Would you please copy every line from the records that contains the word "none"?

::: Records for the task

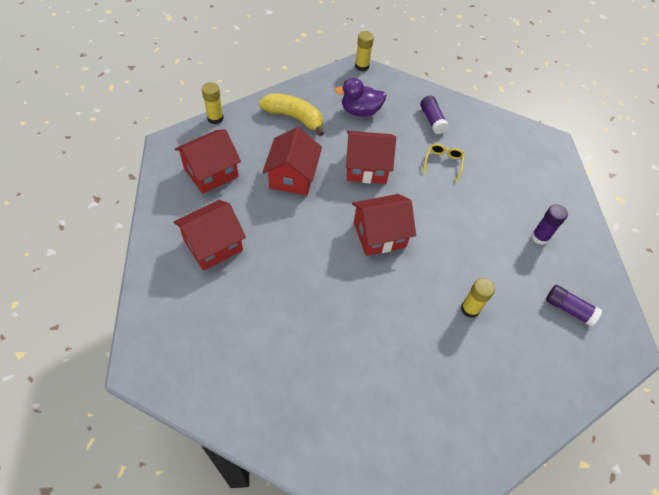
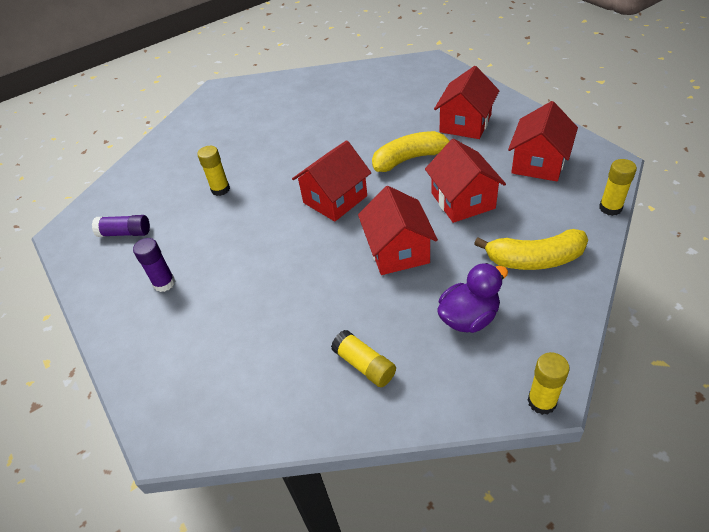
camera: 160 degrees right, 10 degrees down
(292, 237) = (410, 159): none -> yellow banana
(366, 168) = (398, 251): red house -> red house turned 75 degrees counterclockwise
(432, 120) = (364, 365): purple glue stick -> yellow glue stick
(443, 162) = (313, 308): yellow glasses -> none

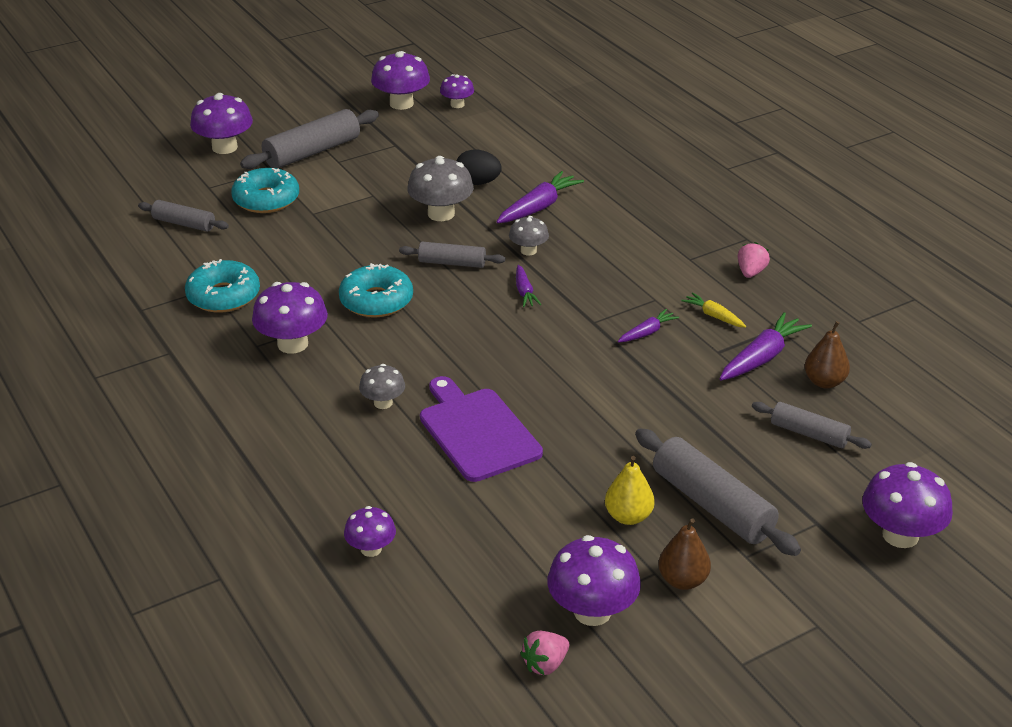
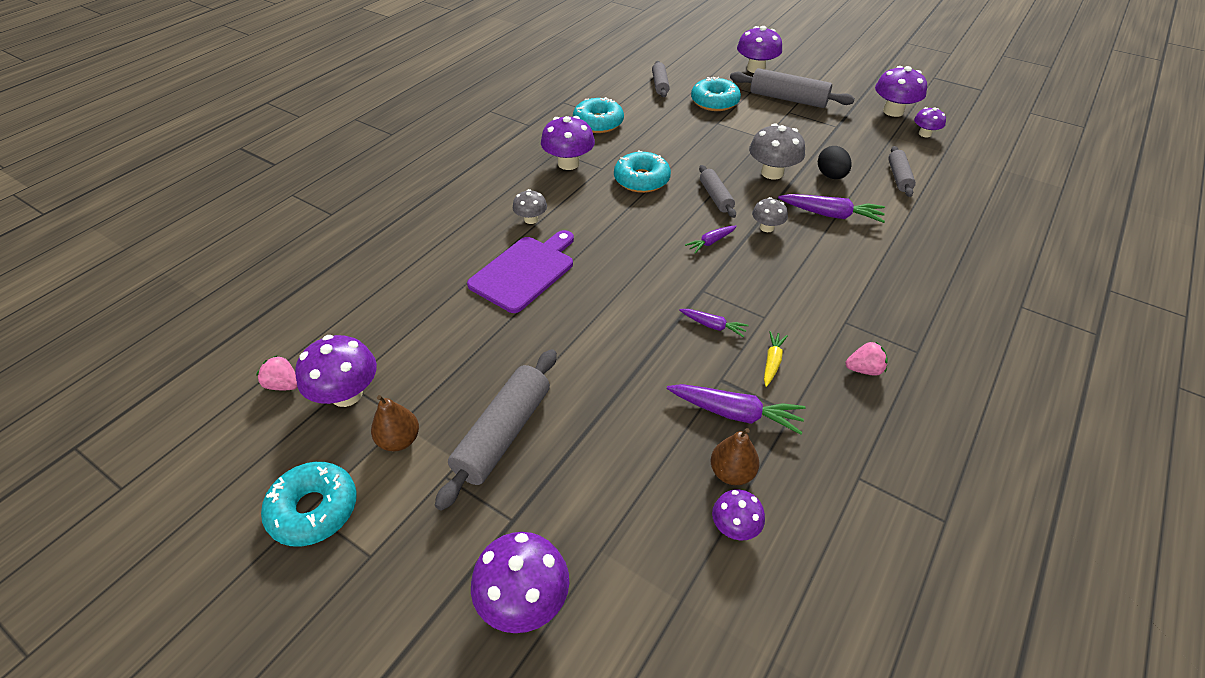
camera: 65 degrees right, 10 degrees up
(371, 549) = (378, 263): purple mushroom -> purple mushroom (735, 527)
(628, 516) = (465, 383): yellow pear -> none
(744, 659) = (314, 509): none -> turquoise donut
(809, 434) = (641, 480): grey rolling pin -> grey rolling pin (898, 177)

::::::

Answer box:
(292, 237) = (410, 159): none -> yellow banana
(443, 162) = (313, 308): yellow glasses -> none
(628, 516) = (465, 383): yellow pear -> none
(744, 659) = (314, 509): none -> turquoise donut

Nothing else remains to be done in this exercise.